**Work request:** Which lines of the entries below contain the string "none"? Copy each one.

**Given data:**

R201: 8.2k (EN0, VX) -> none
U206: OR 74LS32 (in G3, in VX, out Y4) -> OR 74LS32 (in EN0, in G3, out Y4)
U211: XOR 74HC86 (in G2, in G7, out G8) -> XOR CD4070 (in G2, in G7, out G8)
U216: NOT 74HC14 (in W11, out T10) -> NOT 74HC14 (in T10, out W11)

...

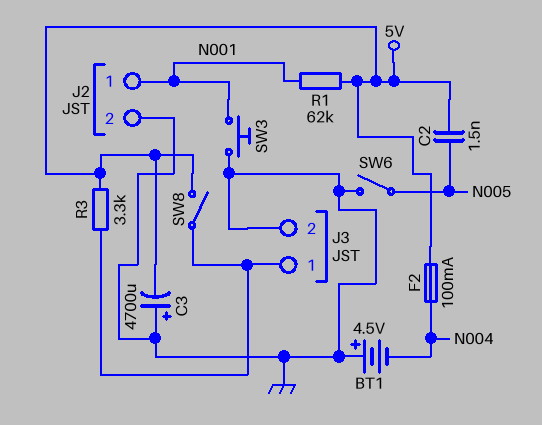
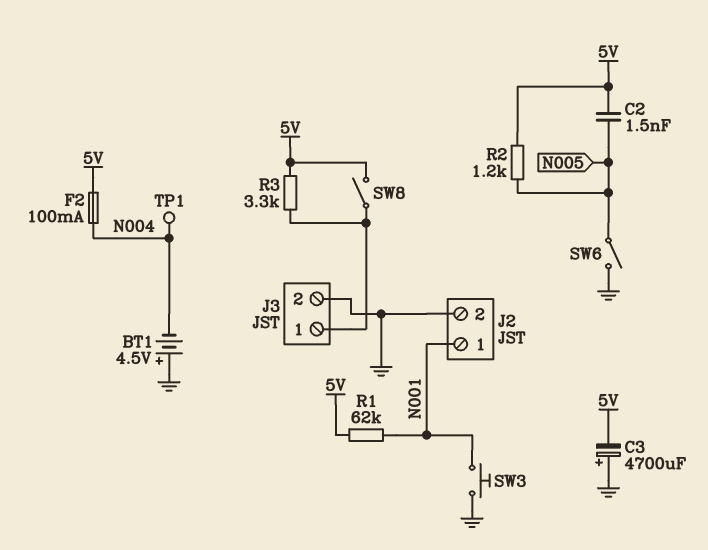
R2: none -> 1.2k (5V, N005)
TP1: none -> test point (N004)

* * *

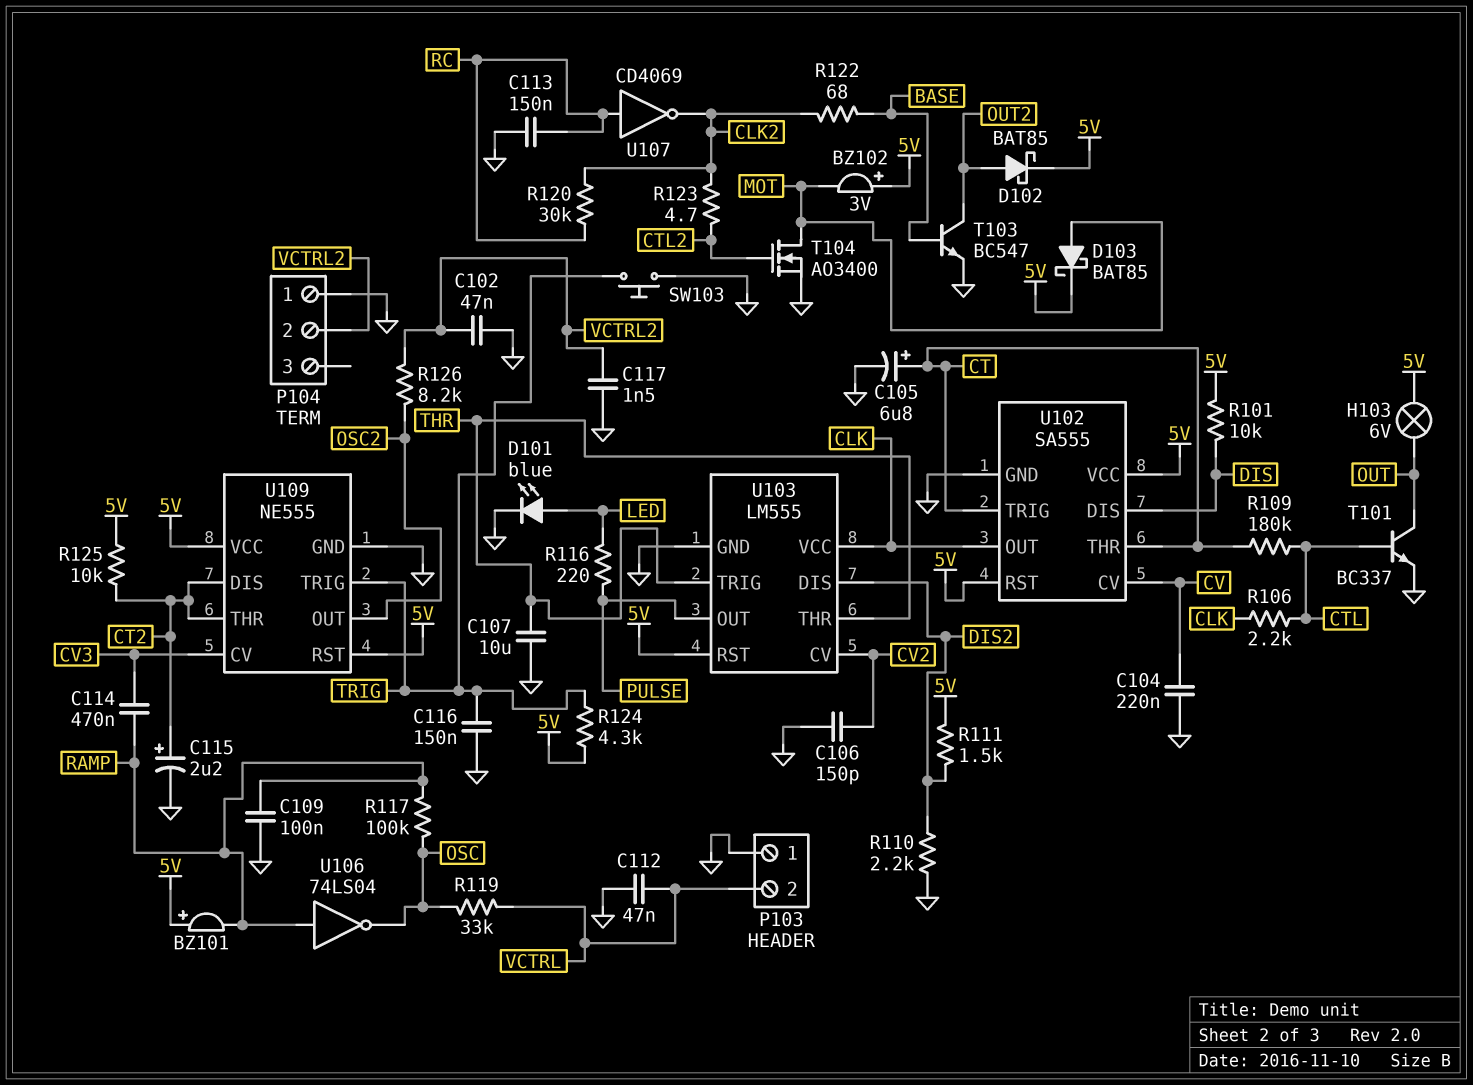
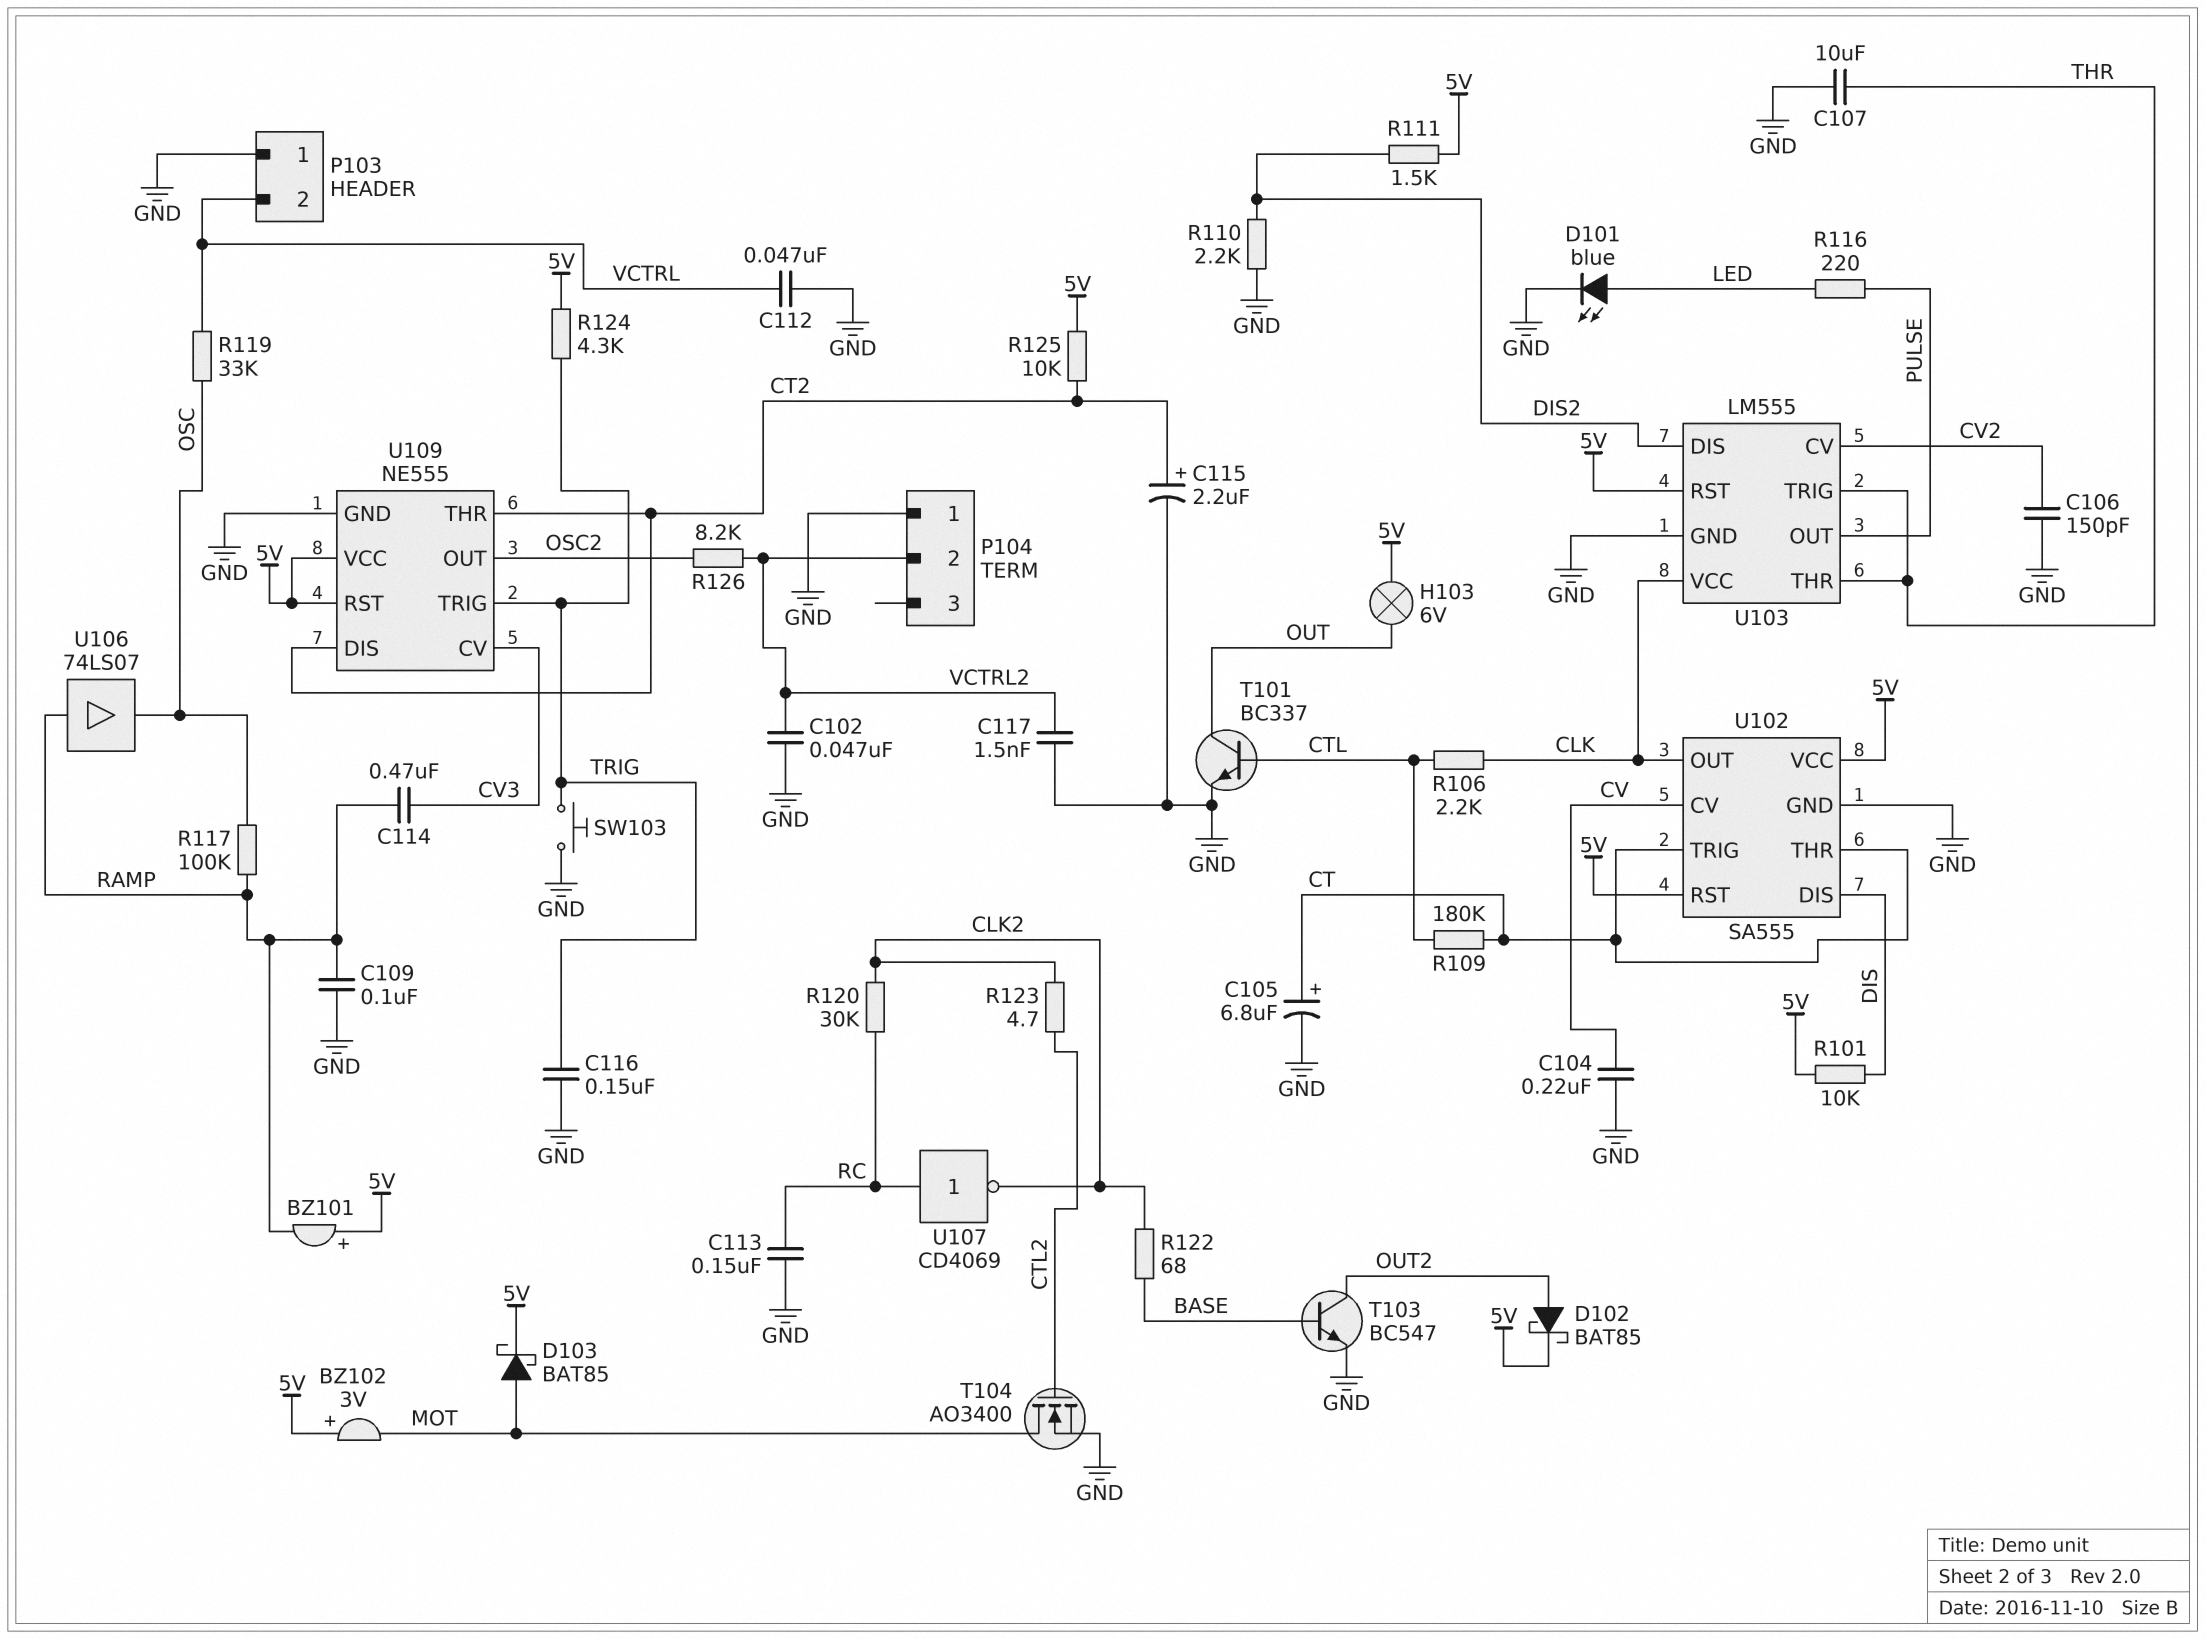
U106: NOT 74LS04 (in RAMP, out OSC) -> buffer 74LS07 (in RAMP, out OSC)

**Answer space:**
R201: 8.2k (EN0, VX) -> none
R2: none -> 1.2k (5V, N005)
TP1: none -> test point (N004)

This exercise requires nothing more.